▶ Problem requirements: In the listing that follows, how many lines hold the string "camera"? Answer with the number only.

▶ Data shown:
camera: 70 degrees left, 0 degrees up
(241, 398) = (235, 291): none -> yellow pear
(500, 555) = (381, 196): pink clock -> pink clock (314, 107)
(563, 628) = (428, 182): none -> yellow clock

--

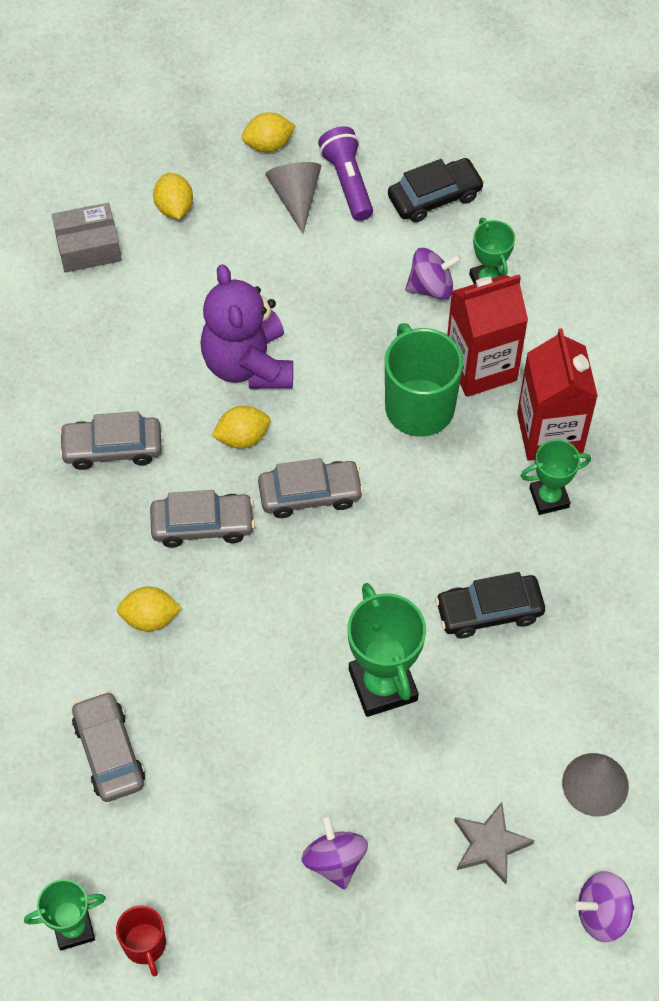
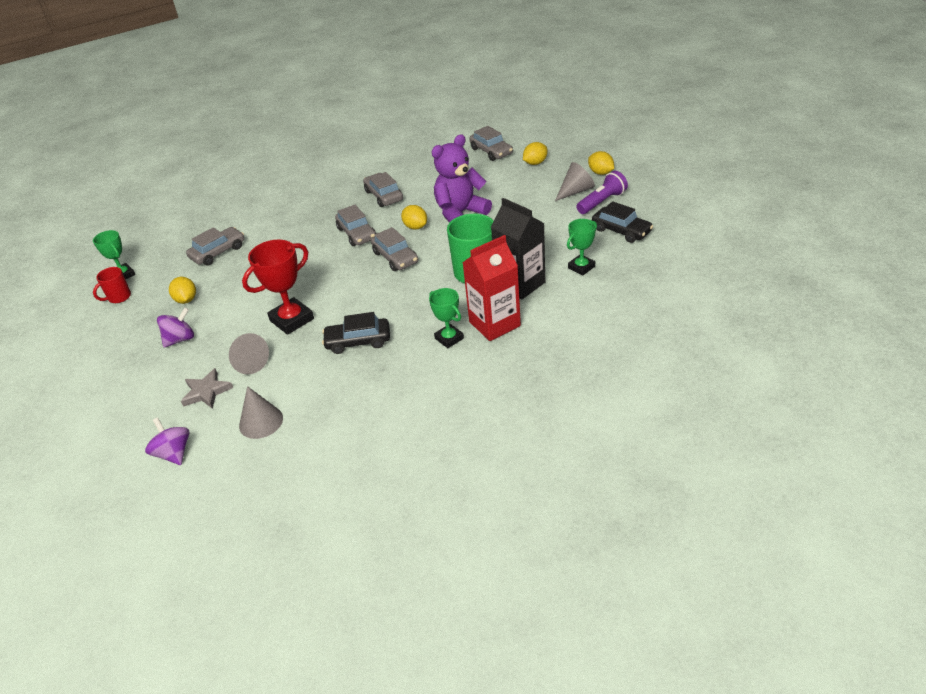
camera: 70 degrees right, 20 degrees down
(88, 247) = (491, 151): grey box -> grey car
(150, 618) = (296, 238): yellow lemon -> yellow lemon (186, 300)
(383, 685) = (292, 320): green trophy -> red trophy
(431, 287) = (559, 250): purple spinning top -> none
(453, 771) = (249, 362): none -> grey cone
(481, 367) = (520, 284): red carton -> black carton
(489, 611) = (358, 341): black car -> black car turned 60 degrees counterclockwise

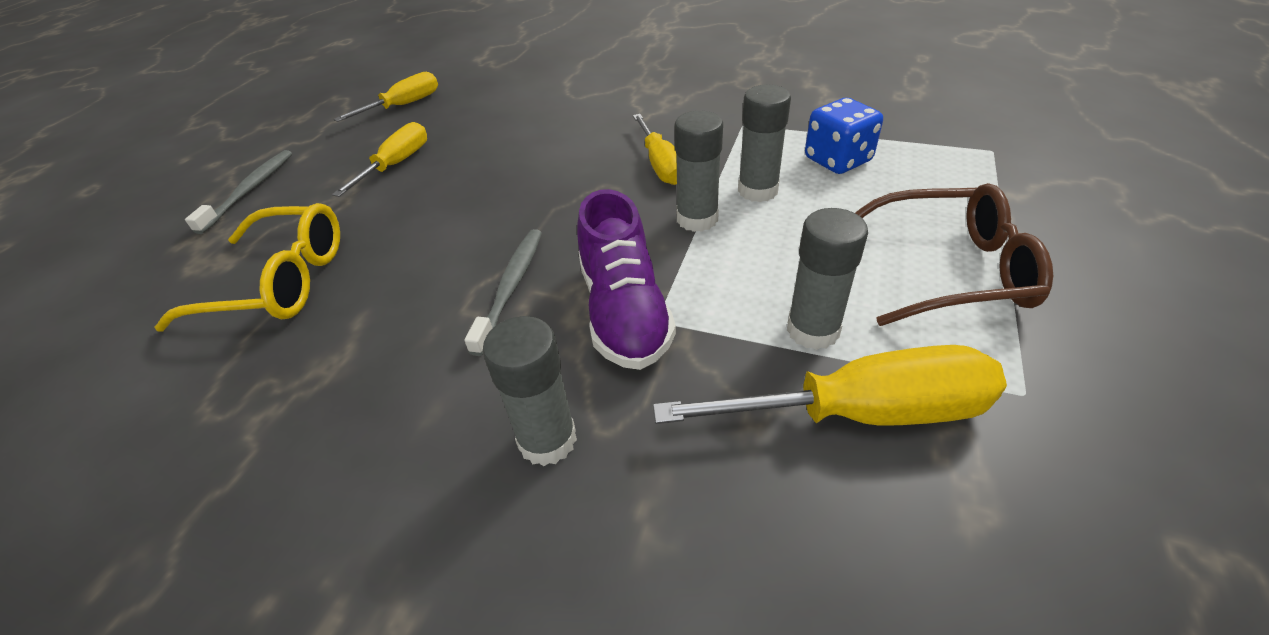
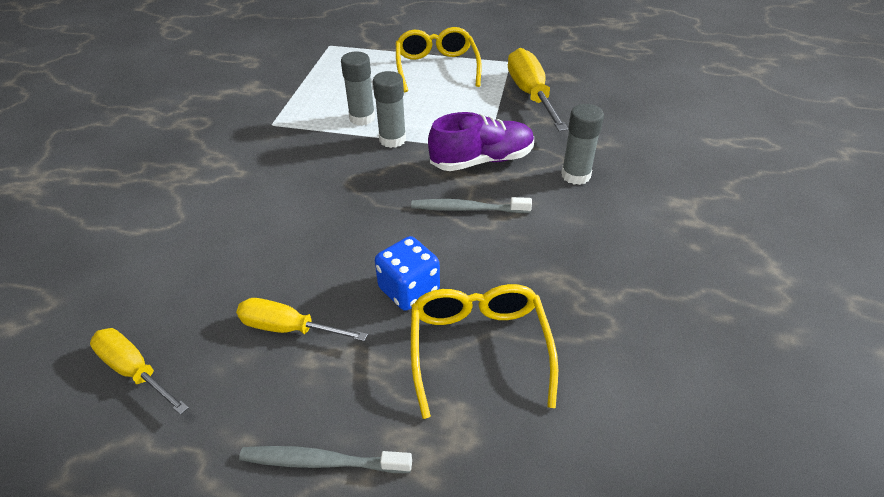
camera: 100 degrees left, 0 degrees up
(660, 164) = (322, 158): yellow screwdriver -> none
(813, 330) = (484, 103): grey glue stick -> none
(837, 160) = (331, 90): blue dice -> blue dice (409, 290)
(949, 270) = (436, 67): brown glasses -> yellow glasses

* * *

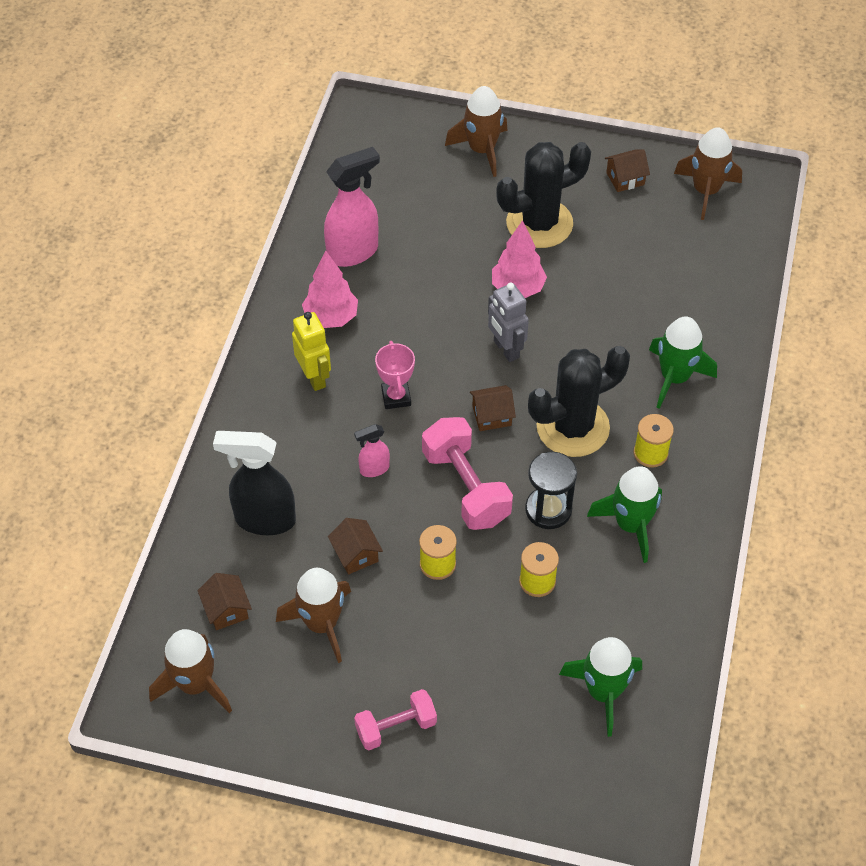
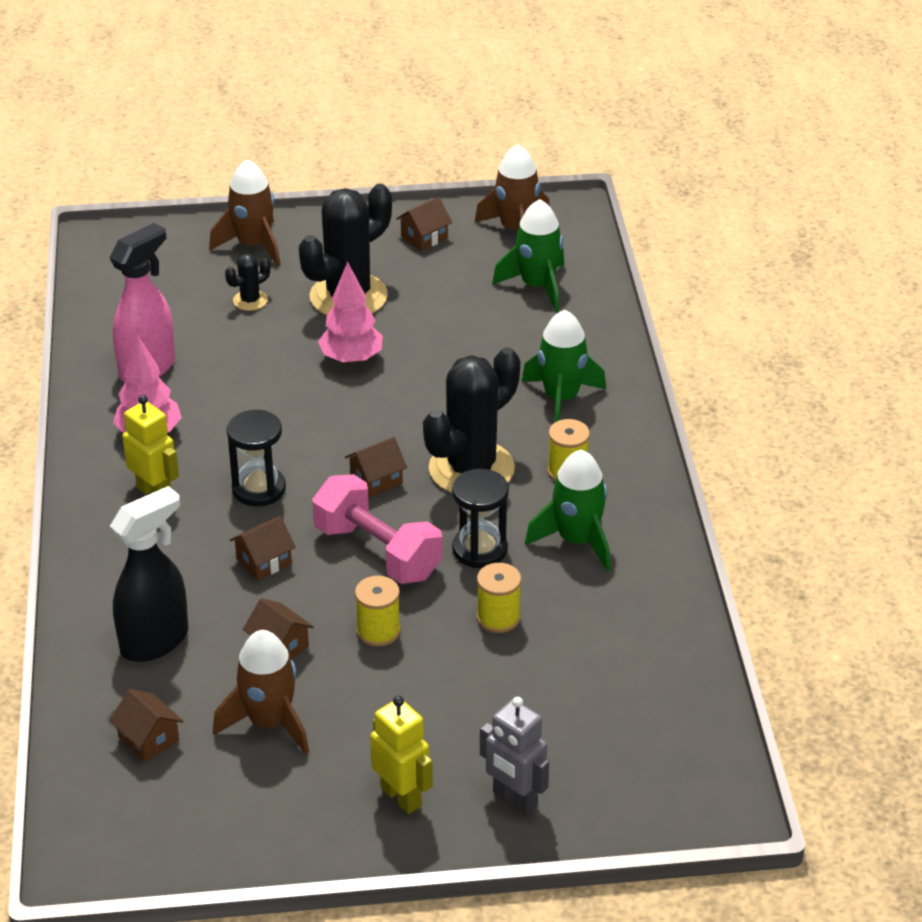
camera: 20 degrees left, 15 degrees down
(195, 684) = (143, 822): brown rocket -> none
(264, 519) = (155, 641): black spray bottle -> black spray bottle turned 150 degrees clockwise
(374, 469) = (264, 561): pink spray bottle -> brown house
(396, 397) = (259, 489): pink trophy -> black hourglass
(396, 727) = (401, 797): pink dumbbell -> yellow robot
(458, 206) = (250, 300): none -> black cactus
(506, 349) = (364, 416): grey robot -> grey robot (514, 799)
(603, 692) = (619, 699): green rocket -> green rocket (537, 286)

▶ Result of this task: 4